> _About this exercise_: Check every line of the data and copy the ones where "move" appears.

> _Dataset section_:

BEGIN

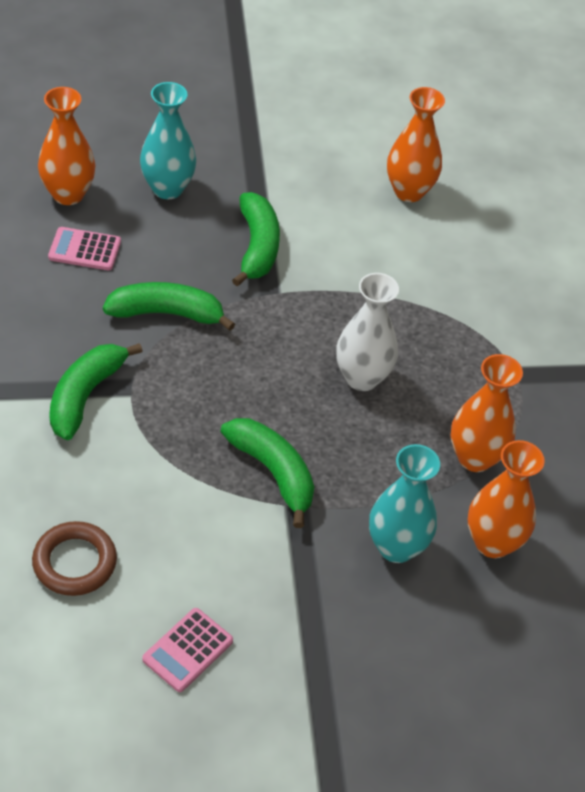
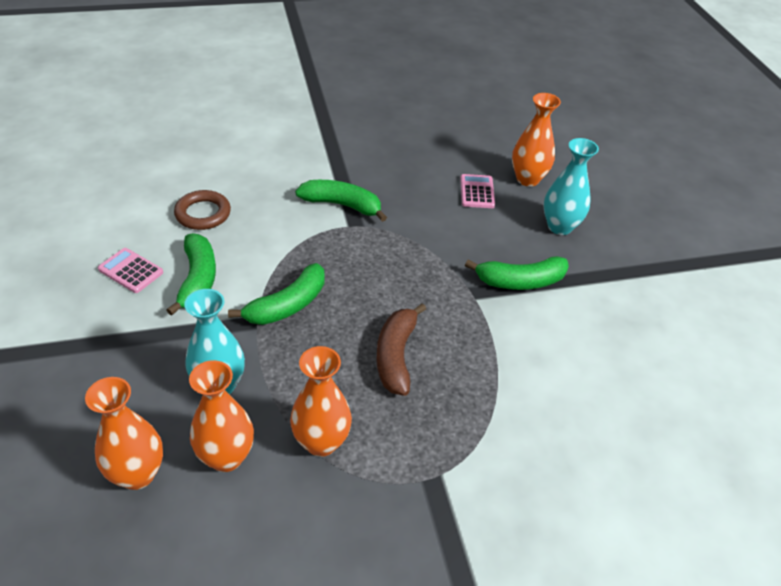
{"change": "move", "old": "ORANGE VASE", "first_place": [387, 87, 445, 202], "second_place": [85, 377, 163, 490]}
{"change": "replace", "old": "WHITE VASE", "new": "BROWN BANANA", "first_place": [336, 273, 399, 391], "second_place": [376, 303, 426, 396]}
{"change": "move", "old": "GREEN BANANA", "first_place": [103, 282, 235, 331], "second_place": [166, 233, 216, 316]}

END

> _Your solution_:
{"change": "move", "old": "ORANGE VASE", "first_place": [387, 87, 445, 202], "second_place": [85, 377, 163, 490]}
{"change": "move", "old": "GREEN BANANA", "first_place": [103, 282, 235, 331], "second_place": [166, 233, 216, 316]}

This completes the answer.